# [DATA IN THIS EXERCISE]
+++

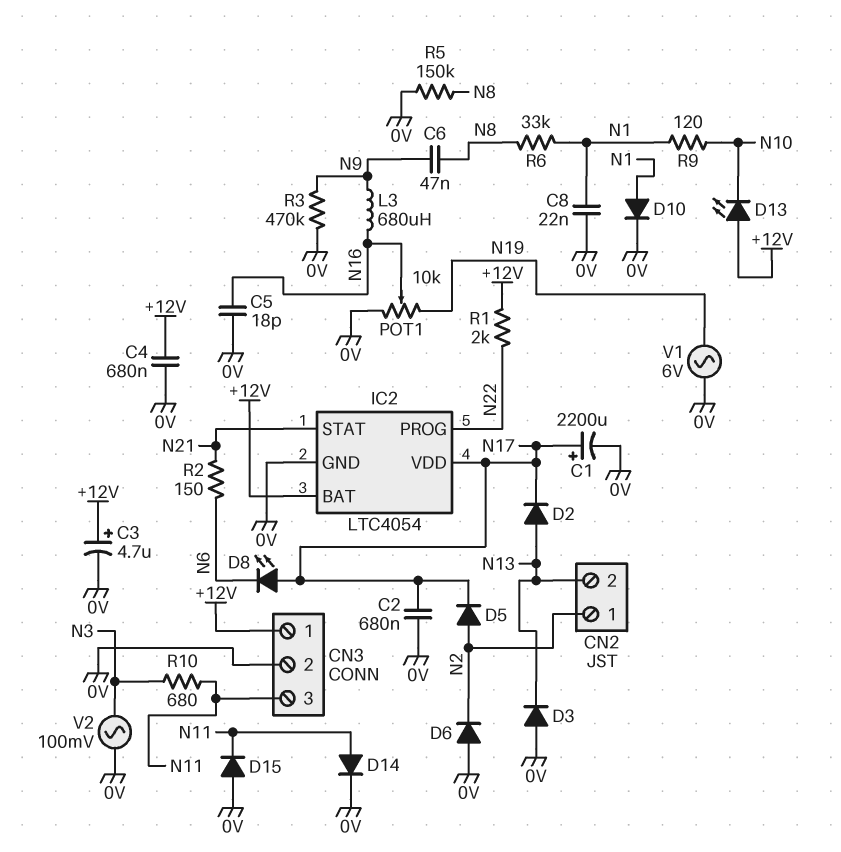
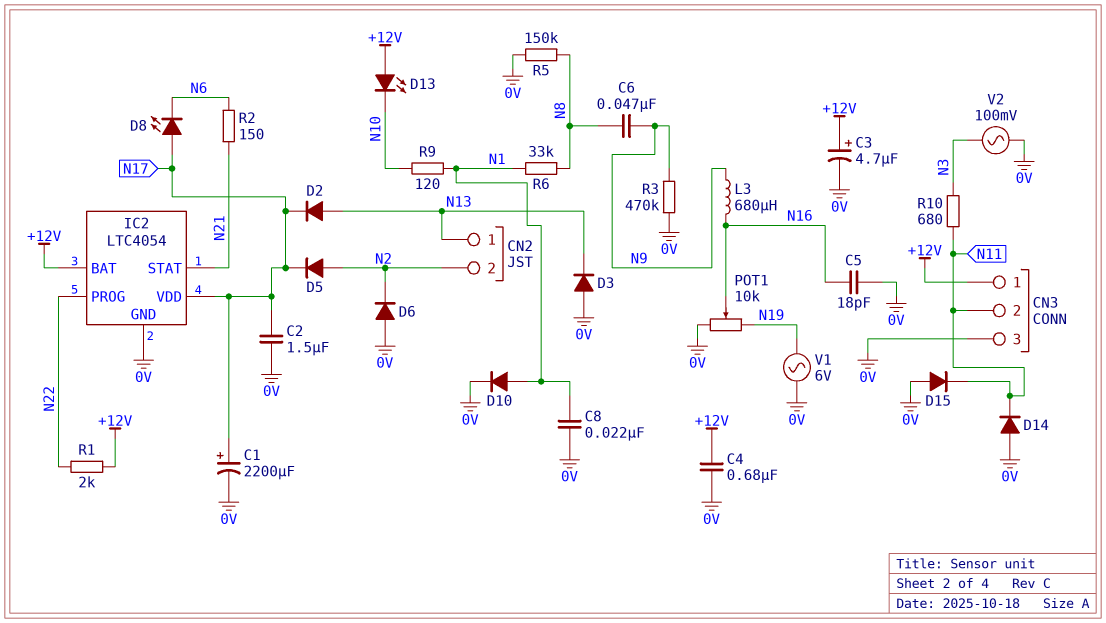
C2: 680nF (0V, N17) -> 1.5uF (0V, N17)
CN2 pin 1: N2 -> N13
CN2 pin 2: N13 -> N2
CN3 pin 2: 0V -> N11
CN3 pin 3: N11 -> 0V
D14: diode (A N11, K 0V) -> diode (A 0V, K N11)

+++

The lines to copy run from the one containing "CN2 pin 2: N13 -> N2" through the last line above. Copy them exactly and include nothing else.

# [RESULT OF THIS EXERCISE]
CN2 pin 2: N13 -> N2
CN3 pin 2: 0V -> N11
CN3 pin 3: N11 -> 0V
D14: diode (A N11, K 0V) -> diode (A 0V, K N11)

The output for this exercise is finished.